[Spatial object tracking data]
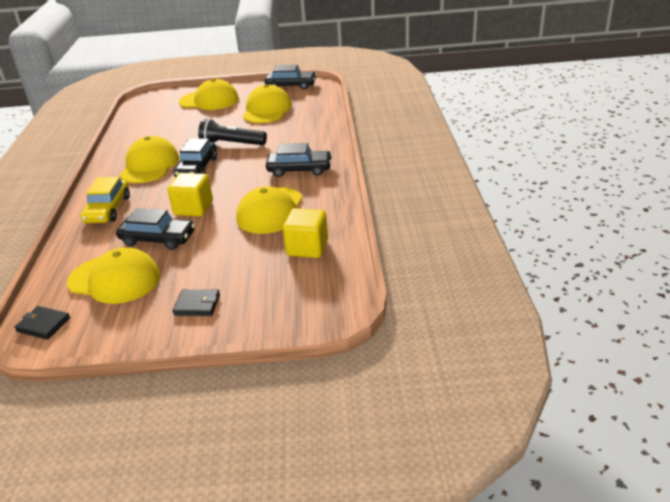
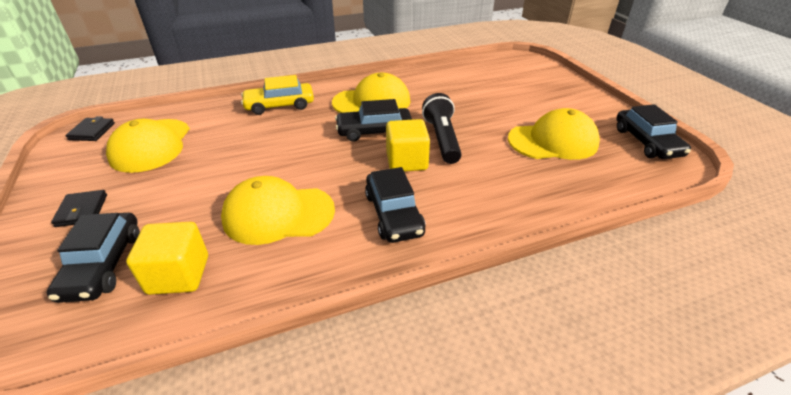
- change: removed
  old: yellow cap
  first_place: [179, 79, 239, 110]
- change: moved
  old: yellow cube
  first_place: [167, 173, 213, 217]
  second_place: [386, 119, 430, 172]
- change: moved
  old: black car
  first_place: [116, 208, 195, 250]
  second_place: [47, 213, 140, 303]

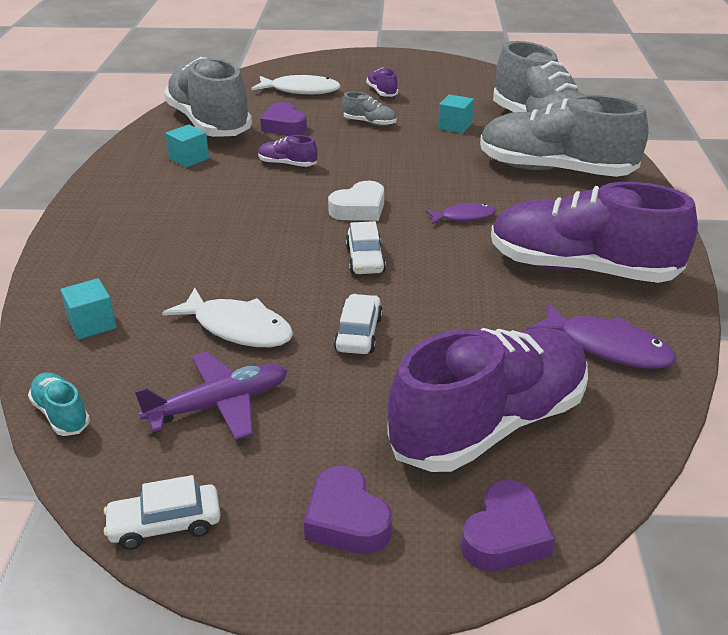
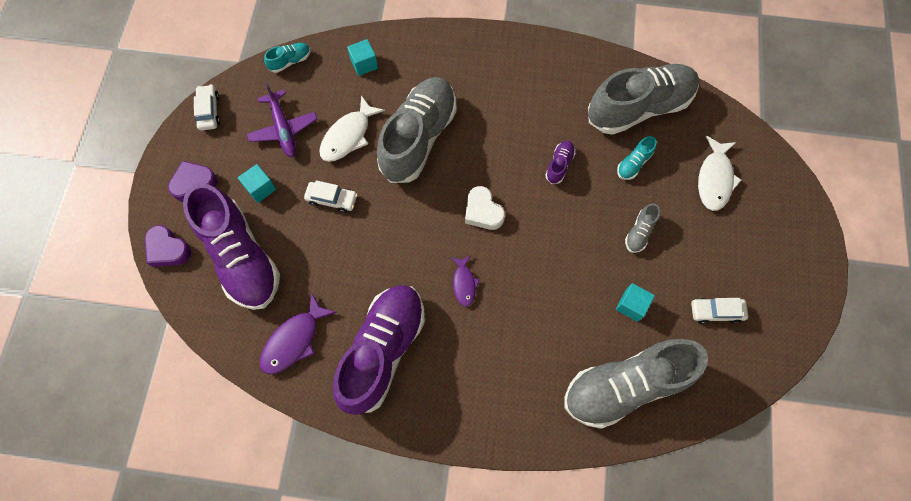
- change: removed
  old: purple shoe
  first_place: [366, 68, 398, 97]
- change: moved
  old: grey shoe
  first_place: [480, 95, 648, 177]
  second_place: [377, 77, 457, 183]
- change: replaced
  old: purple heart
  new: turquoise shoe
  first_place: [260, 102, 307, 136]
  second_place: [617, 136, 656, 180]
- change: moved
  old: turquoise cube
  first_place: [166, 124, 209, 168]
  second_place: [238, 164, 276, 203]
- change: moved
  old: white car
  first_place: [345, 221, 386, 274]
  second_place: [691, 298, 748, 324]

- [ASSIGNMENT] What belongs in the answer is each line above, reproduced exactly, and no picture.

- [ANSWER TO THE EXERCISE]
- change: removed
  old: yellow cap
  first_place: [179, 79, 239, 110]
- change: moved
  old: yellow cube
  first_place: [167, 173, 213, 217]
  second_place: [386, 119, 430, 172]
- change: moved
  old: black car
  first_place: [116, 208, 195, 250]
  second_place: [47, 213, 140, 303]

- change: removed
  old: purple shoe
  first_place: [366, 68, 398, 97]
- change: moved
  old: grey shoe
  first_place: [480, 95, 648, 177]
  second_place: [377, 77, 457, 183]
- change: replaced
  old: purple heart
  new: turquoise shoe
  first_place: [260, 102, 307, 136]
  second_place: [617, 136, 656, 180]
- change: moved
  old: turquoise cube
  first_place: [166, 124, 209, 168]
  second_place: [238, 164, 276, 203]
- change: moved
  old: white car
  first_place: [345, 221, 386, 274]
  second_place: [691, 298, 748, 324]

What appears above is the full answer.